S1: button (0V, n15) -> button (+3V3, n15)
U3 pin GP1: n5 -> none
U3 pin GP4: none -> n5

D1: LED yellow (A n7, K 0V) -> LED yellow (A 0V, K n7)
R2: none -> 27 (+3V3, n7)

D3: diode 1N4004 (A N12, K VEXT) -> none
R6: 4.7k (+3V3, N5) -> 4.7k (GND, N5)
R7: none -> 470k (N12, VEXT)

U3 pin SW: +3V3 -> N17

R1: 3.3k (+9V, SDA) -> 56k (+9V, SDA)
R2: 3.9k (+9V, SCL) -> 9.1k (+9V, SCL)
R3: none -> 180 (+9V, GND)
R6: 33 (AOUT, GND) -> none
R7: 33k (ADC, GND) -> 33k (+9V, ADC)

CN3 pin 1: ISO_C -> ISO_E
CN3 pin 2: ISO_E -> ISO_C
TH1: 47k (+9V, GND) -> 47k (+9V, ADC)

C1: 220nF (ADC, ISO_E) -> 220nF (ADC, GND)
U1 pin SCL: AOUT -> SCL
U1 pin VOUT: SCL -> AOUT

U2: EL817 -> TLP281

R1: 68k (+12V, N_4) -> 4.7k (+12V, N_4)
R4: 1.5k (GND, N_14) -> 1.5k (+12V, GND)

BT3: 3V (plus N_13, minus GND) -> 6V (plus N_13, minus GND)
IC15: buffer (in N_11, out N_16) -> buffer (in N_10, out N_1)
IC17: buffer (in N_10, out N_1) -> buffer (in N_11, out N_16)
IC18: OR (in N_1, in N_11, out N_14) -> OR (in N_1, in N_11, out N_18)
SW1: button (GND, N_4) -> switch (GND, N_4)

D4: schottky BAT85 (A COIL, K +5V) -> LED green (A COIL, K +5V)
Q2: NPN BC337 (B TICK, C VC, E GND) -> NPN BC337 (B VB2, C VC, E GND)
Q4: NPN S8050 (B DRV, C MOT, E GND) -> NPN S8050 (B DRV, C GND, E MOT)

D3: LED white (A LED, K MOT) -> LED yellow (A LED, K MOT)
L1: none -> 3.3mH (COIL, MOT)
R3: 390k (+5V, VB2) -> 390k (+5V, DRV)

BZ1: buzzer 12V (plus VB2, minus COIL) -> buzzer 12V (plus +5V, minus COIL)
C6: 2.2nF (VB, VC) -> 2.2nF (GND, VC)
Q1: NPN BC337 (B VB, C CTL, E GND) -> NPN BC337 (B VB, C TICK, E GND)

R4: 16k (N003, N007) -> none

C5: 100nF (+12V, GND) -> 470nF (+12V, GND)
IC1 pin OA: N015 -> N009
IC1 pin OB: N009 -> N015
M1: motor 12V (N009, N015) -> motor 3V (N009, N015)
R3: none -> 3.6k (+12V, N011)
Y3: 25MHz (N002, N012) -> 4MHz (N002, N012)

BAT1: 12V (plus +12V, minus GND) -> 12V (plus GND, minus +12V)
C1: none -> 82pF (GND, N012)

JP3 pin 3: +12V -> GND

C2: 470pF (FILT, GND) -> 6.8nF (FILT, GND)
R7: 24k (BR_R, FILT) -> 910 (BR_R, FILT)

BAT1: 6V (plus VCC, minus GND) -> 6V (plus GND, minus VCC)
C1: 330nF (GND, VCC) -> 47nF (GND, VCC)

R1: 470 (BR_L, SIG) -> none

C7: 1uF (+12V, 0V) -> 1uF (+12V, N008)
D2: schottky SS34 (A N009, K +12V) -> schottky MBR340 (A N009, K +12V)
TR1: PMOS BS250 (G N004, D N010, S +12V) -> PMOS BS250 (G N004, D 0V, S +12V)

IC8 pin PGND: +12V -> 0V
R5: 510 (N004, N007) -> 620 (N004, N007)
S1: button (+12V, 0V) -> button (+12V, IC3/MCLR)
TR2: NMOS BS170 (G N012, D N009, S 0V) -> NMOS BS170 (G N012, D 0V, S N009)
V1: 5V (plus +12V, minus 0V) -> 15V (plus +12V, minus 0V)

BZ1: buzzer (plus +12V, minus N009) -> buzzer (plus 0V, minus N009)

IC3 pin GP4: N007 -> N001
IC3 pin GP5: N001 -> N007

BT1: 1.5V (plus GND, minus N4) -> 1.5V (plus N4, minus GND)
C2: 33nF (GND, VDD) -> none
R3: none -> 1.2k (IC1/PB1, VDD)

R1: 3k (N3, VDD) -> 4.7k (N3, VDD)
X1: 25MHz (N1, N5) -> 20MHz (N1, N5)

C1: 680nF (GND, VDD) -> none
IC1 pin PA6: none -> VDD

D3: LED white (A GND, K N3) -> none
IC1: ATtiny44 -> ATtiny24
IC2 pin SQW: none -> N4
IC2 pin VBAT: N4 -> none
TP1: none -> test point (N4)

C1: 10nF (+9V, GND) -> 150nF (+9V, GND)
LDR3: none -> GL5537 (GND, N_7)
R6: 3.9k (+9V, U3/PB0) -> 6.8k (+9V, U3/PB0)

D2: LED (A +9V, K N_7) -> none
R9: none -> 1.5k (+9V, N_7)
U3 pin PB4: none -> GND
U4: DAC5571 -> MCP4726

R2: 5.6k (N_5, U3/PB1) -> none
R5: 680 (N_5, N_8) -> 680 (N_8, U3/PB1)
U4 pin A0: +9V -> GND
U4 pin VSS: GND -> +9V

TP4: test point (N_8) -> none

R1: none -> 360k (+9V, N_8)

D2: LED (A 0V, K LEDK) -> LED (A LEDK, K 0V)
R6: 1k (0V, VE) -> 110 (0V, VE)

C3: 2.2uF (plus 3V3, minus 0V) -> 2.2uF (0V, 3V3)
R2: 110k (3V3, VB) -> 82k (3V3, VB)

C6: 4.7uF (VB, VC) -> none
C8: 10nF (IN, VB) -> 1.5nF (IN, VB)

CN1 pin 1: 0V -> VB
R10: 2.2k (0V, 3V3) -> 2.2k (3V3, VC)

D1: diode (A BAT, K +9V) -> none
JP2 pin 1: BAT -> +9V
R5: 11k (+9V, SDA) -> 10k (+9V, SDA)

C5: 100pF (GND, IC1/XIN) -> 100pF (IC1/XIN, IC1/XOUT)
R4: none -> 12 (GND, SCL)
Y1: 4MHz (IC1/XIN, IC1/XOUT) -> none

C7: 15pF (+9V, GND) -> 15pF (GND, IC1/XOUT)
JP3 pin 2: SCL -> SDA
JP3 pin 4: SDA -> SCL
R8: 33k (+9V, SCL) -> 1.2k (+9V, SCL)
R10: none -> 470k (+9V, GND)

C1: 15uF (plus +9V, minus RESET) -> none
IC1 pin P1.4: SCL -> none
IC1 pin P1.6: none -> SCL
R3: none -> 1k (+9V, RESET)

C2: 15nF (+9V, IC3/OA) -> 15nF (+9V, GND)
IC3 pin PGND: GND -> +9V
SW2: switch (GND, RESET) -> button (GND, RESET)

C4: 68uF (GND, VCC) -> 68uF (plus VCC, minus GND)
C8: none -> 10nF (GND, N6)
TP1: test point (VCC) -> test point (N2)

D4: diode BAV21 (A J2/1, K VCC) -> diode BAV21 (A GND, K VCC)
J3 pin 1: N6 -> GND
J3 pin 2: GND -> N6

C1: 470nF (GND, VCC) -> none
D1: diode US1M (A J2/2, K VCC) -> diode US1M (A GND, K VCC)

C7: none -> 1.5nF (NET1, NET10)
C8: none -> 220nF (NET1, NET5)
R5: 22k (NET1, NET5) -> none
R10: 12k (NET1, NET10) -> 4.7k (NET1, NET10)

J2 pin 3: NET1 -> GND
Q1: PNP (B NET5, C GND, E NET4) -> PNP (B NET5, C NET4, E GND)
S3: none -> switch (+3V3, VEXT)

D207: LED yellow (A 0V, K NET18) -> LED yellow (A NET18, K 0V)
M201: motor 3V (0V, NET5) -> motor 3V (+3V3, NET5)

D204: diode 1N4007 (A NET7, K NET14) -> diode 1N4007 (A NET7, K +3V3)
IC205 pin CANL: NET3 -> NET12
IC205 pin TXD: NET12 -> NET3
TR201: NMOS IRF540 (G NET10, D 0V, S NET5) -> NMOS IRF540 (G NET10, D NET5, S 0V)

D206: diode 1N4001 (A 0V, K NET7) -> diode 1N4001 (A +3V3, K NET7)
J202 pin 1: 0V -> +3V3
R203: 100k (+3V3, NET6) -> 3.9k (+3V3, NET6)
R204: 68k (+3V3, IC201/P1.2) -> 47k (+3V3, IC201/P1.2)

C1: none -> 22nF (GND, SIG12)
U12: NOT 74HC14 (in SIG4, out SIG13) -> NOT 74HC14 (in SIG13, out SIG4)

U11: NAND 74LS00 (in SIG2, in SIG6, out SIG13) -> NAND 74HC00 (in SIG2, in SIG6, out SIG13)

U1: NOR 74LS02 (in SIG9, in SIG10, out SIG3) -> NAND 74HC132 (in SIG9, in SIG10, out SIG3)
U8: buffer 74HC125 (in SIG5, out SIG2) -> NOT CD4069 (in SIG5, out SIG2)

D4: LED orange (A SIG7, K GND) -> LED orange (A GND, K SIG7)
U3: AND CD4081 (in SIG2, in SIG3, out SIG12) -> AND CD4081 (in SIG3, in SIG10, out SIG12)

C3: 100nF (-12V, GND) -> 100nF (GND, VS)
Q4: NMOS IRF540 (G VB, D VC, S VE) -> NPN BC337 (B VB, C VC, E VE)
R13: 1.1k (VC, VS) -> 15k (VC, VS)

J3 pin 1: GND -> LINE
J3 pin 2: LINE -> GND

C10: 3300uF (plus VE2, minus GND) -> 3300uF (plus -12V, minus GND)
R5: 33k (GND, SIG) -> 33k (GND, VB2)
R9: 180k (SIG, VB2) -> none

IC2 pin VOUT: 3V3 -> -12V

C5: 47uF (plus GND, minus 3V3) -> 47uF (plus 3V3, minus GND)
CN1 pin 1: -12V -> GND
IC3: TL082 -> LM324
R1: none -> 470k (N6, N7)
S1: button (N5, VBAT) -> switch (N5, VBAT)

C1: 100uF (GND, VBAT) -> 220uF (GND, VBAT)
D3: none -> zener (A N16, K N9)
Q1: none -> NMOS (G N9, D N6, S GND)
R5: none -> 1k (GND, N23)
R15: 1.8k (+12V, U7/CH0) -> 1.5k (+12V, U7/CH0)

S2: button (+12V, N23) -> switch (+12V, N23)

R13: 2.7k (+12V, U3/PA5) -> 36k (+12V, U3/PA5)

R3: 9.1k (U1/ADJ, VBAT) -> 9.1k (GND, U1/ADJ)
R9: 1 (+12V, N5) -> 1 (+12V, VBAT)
☆ ☆ ☆ ☆ ☆ ☆ ☆
> [To do]:
Your task is to set down only the lines that run from the opening of the listing to the line with "M1: motor 12V", both ends included, each unchanged.

> [Solution below]:
S1: button (0V, n15) -> button (+3V3, n15)
U3 pin GP1: n5 -> none
U3 pin GP4: none -> n5

D1: LED yellow (A n7, K 0V) -> LED yellow (A 0V, K n7)
R2: none -> 27 (+3V3, n7)

D3: diode 1N4004 (A N12, K VEXT) -> none
R6: 4.7k (+3V3, N5) -> 4.7k (GND, N5)
R7: none -> 470k (N12, VEXT)

U3 pin SW: +3V3 -> N17

R1: 3.3k (+9V, SDA) -> 56k (+9V, SDA)
R2: 3.9k (+9V, SCL) -> 9.1k (+9V, SCL)
R3: none -> 180 (+9V, GND)
R6: 33 (AOUT, GND) -> none
R7: 33k (ADC, GND) -> 33k (+9V, ADC)

CN3 pin 1: ISO_C -> ISO_E
CN3 pin 2: ISO_E -> ISO_C
TH1: 47k (+9V, GND) -> 47k (+9V, ADC)

C1: 220nF (ADC, ISO_E) -> 220nF (ADC, GND)
U1 pin SCL: AOUT -> SCL
U1 pin VOUT: SCL -> AOUT

U2: EL817 -> TLP281

R1: 68k (+12V, N_4) -> 4.7k (+12V, N_4)
R4: 1.5k (GND, N_14) -> 1.5k (+12V, GND)

BT3: 3V (plus N_13, minus GND) -> 6V (plus N_13, minus GND)
IC15: buffer (in N_11, out N_16) -> buffer (in N_10, out N_1)
IC17: buffer (in N_10, out N_1) -> buffer (in N_11, out N_16)
IC18: OR (in N_1, in N_11, out N_14) -> OR (in N_1, in N_11, out N_18)
SW1: button (GND, N_4) -> switch (GND, N_4)

D4: schottky BAT85 (A COIL, K +5V) -> LED green (A COIL, K +5V)
Q2: NPN BC337 (B TICK, C VC, E GND) -> NPN BC337 (B VB2, C VC, E GND)
Q4: NPN S8050 (B DRV, C MOT, E GND) -> NPN S8050 (B DRV, C GND, E MOT)

D3: LED white (A LED, K MOT) -> LED yellow (A LED, K MOT)
L1: none -> 3.3mH (COIL, MOT)
R3: 390k (+5V, VB2) -> 390k (+5V, DRV)

BZ1: buzzer 12V (plus VB2, minus COIL) -> buzzer 12V (plus +5V, minus COIL)
C6: 2.2nF (VB, VC) -> 2.2nF (GND, VC)
Q1: NPN BC337 (B VB, C CTL, E GND) -> NPN BC337 (B VB, C TICK, E GND)

R4: 16k (N003, N007) -> none

C5: 100nF (+12V, GND) -> 470nF (+12V, GND)
IC1 pin OA: N015 -> N009
IC1 pin OB: N009 -> N015
M1: motor 12V (N009, N015) -> motor 3V (N009, N015)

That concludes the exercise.